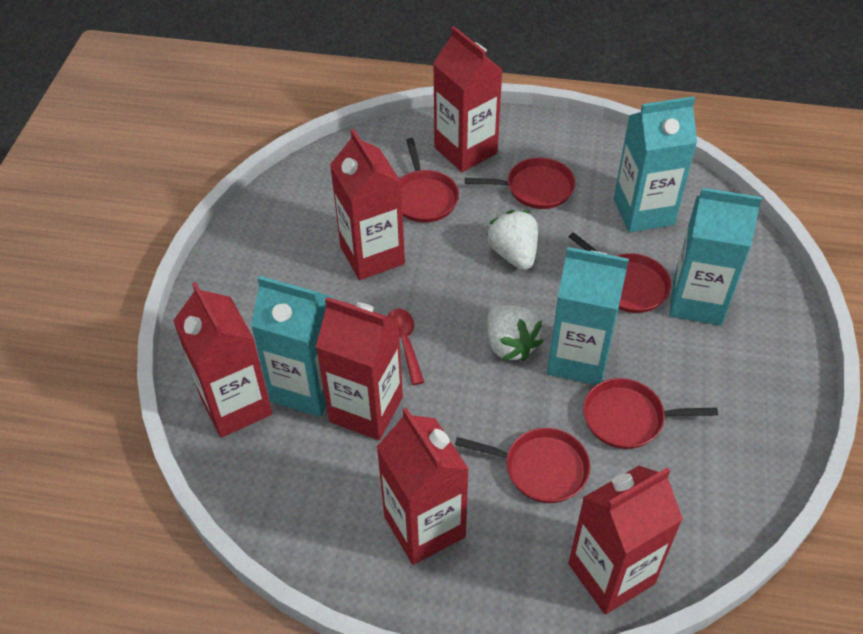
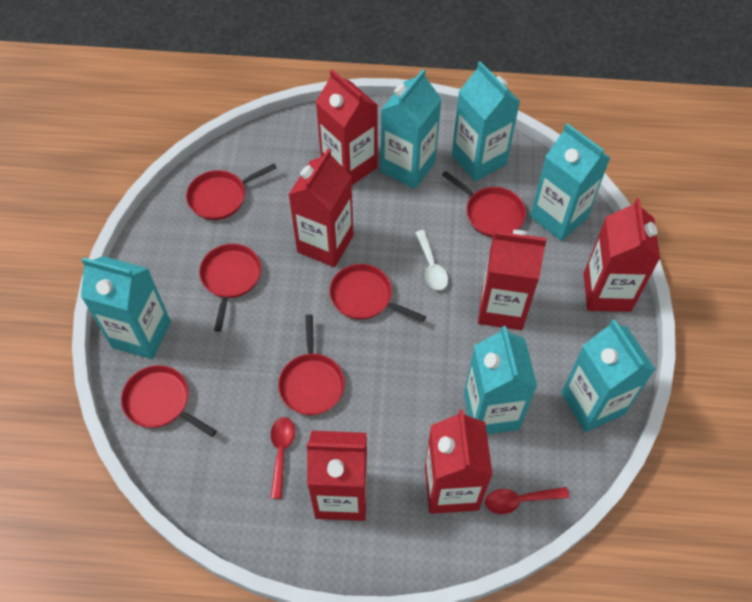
red pan: 5 -> 6
red spoon: 1 -> 2
turquoise carton: 4 -> 6
white spoon: 0 -> 1
white strawberry: 2 -> 0

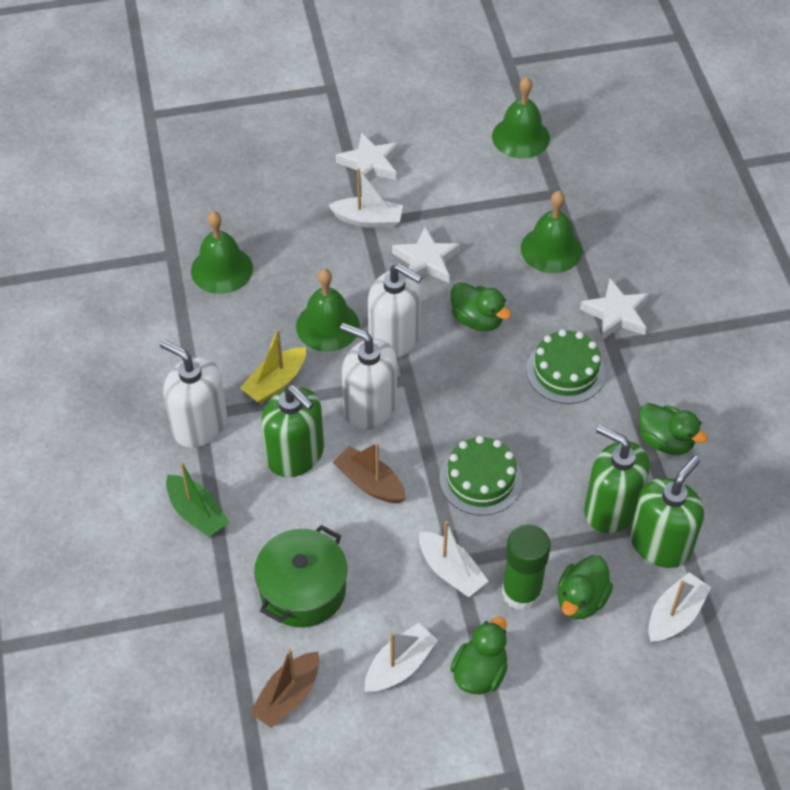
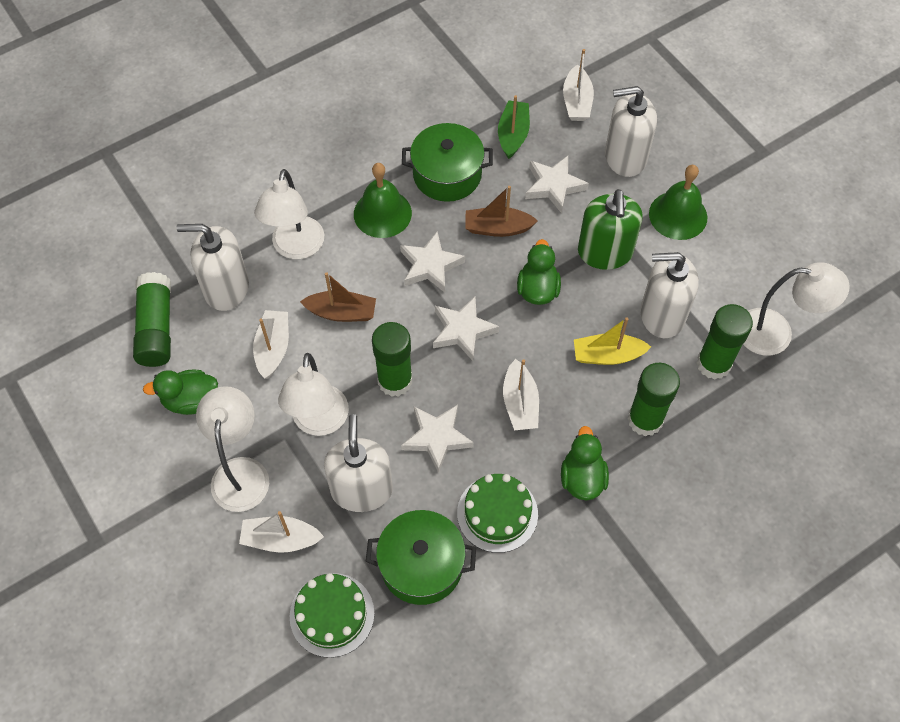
green bell: 4 -> 2
green duck: 4 -> 3
green glue stick: 1 -> 4
green pot: 1 -> 2
green soap dispenser: 3 -> 1
white lamp: 0 -> 4
white soap dispenser: 3 -> 4
white star: 3 -> 4

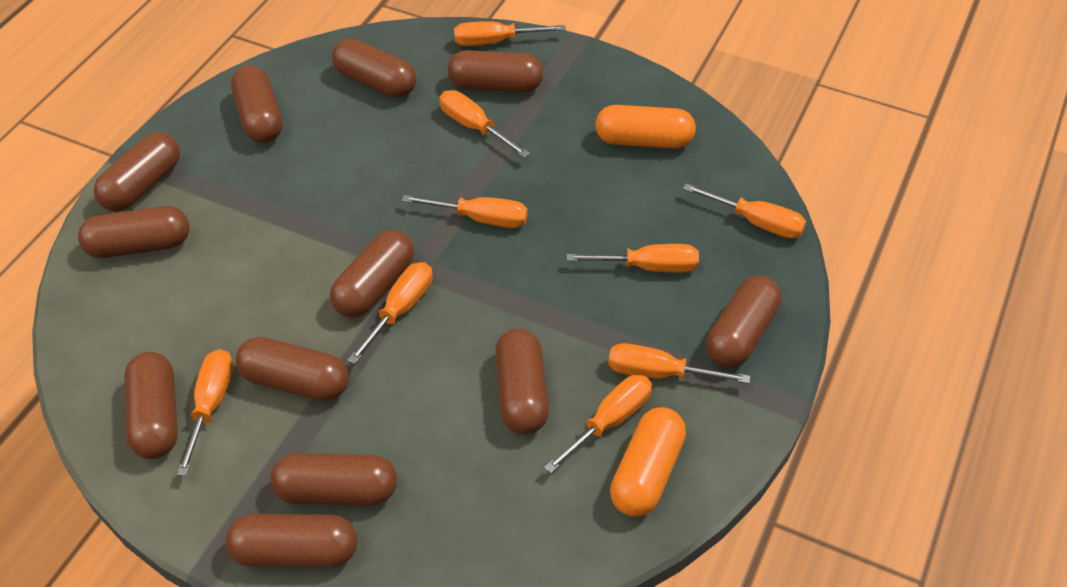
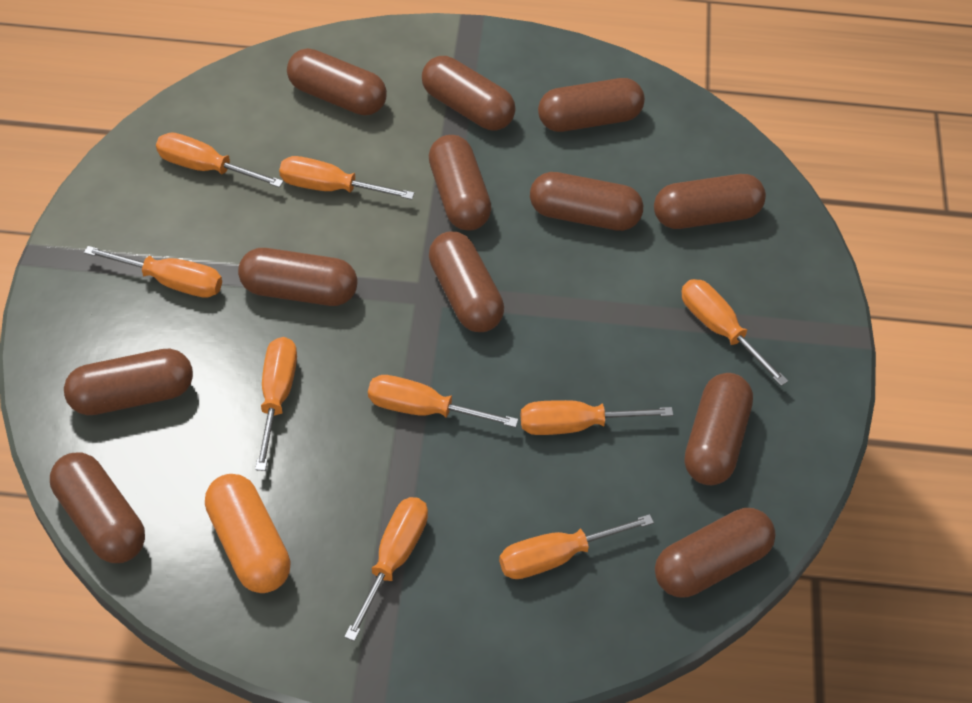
orange capsule: 2 -> 1

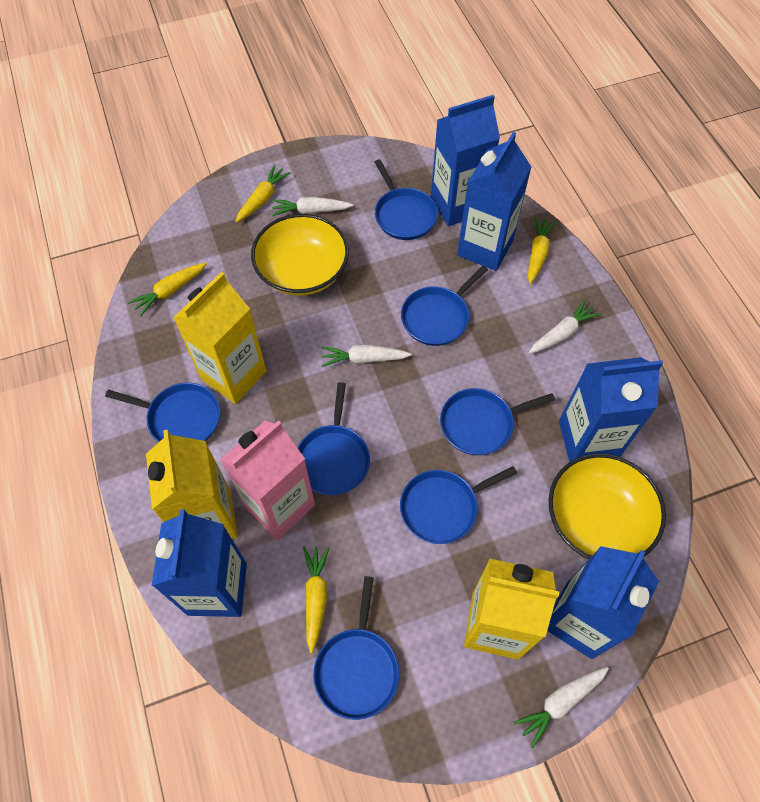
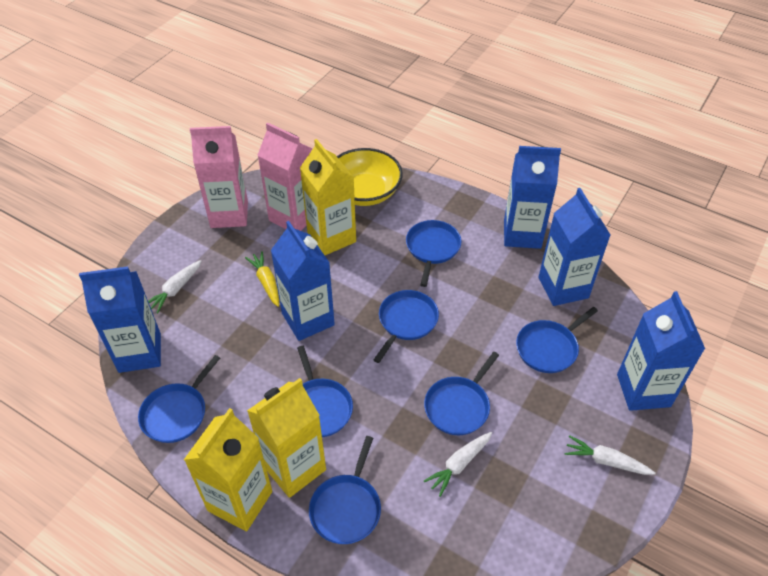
pink carton: 1 -> 2
white carrot: 4 -> 3
yellow bowl: 2 -> 1
yellow carrot: 4 -> 1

⁂

- _Task objective_:
You need to copy every entry exactly, taking out only the pictures.

- _Result of the task_:
red pan: 5 -> 6
red spoon: 1 -> 2
turquoise carton: 4 -> 6
white spoon: 0 -> 1
white strawberry: 2 -> 0

green bell: 4 -> 2
green duck: 4 -> 3
green glue stick: 1 -> 4
green pot: 1 -> 2
green soap dispenser: 3 -> 1
white lamp: 0 -> 4
white soap dispenser: 3 -> 4
white star: 3 -> 4

orange capsule: 2 -> 1

pink carton: 1 -> 2
white carrot: 4 -> 3
yellow bowl: 2 -> 1
yellow carrot: 4 -> 1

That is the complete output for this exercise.